**Image sets with object changes:**
++++++
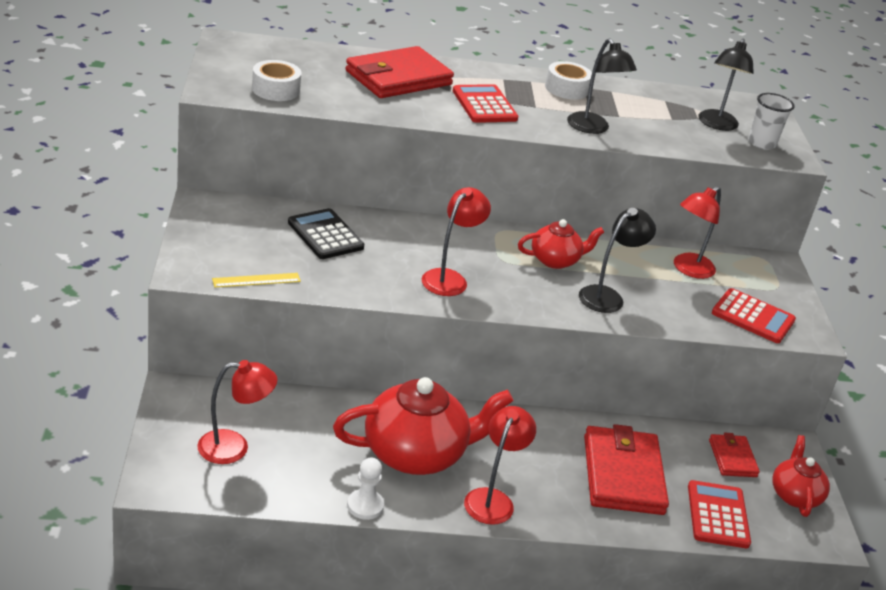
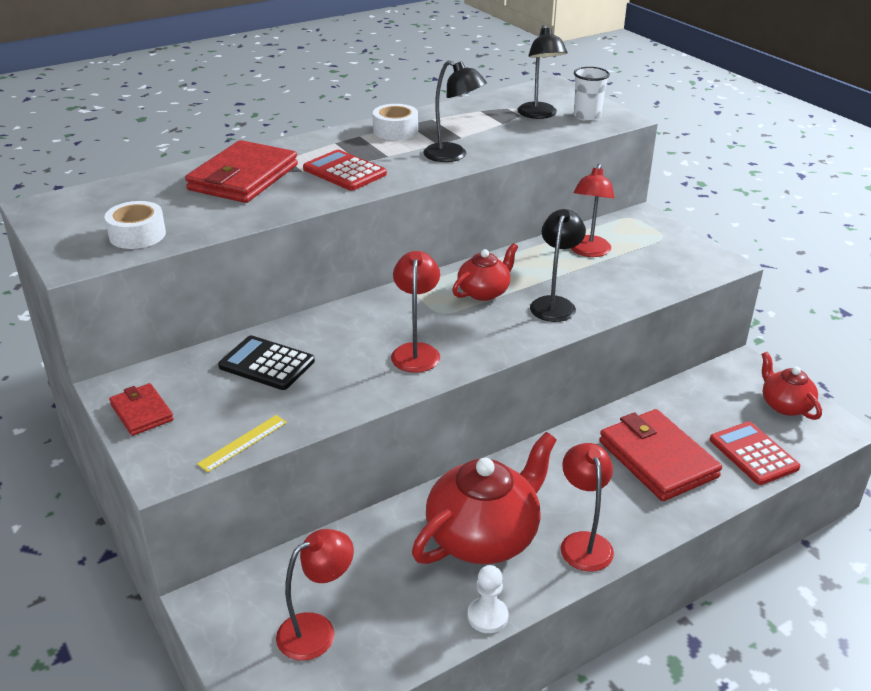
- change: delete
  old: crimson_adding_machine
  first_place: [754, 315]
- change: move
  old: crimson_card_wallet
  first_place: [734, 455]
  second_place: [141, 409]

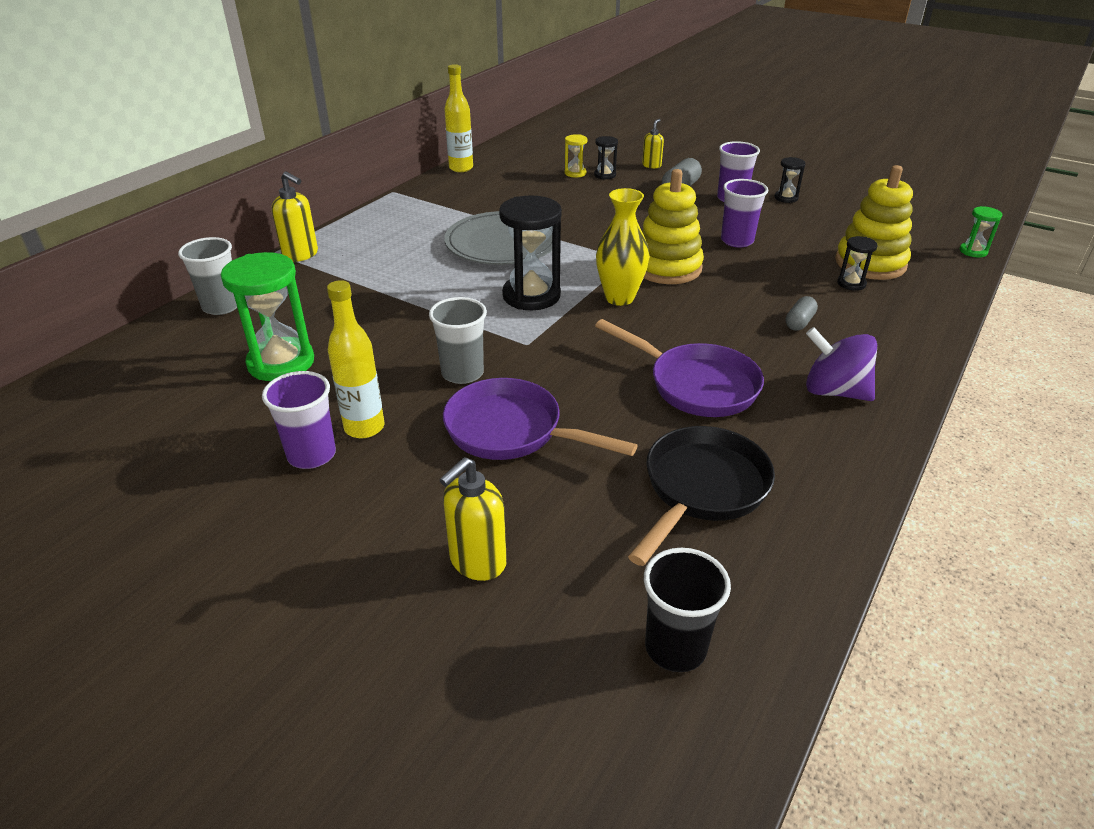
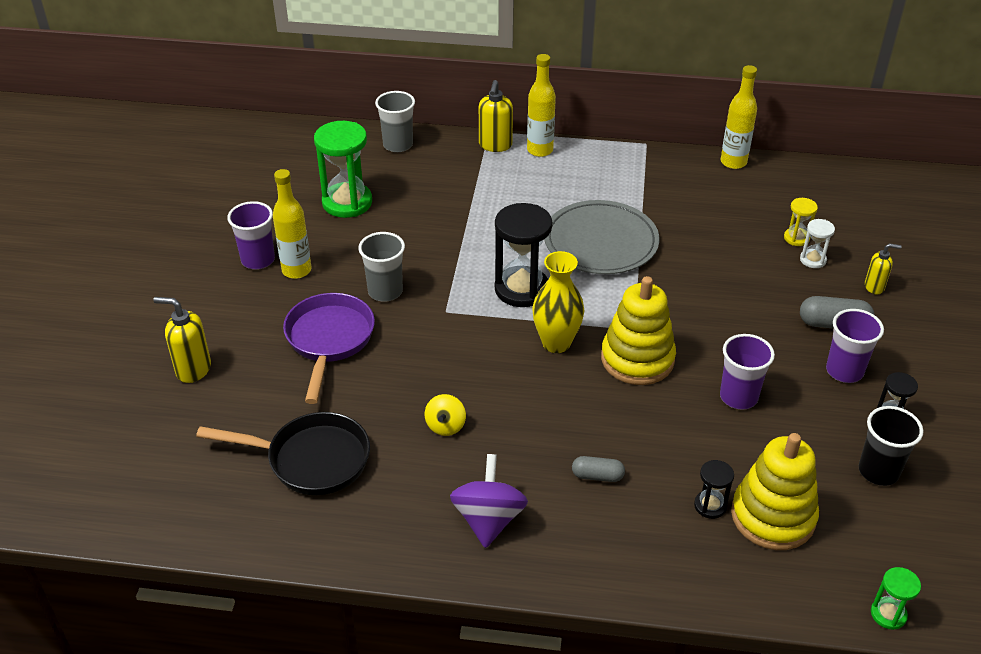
- change: recolor
  old: black_hourglass
  new: snow-white_hourglass
  first_place: [606, 157]
  second_place: [817, 243]
- change: replace
  old: violet_pan
  new: bright_yellow_whirligig
  first_place: [679, 368]
  second_place: [445, 415]
- change: move
  old: black_beaker
  first_place: [687, 610]
  second_place: [891, 446]
- change: insert
  new: bright_yellow_flask
  second_place: [541, 105]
++++++
**What the exercise asks:** Images stay out; the entries above are to be printed exactly.

**Answer area:**
- change: delete
  old: crimson_adding_machine
  first_place: [754, 315]
- change: move
  old: crimson_card_wallet
  first_place: [734, 455]
  second_place: [141, 409]

- change: recolor
  old: black_hourglass
  new: snow-white_hourglass
  first_place: [606, 157]
  second_place: [817, 243]
- change: replace
  old: violet_pan
  new: bright_yellow_whirligig
  first_place: [679, 368]
  second_place: [445, 415]
- change: move
  old: black_beaker
  first_place: [687, 610]
  second_place: [891, 446]
- change: insert
  new: bright_yellow_flask
  second_place: [541, 105]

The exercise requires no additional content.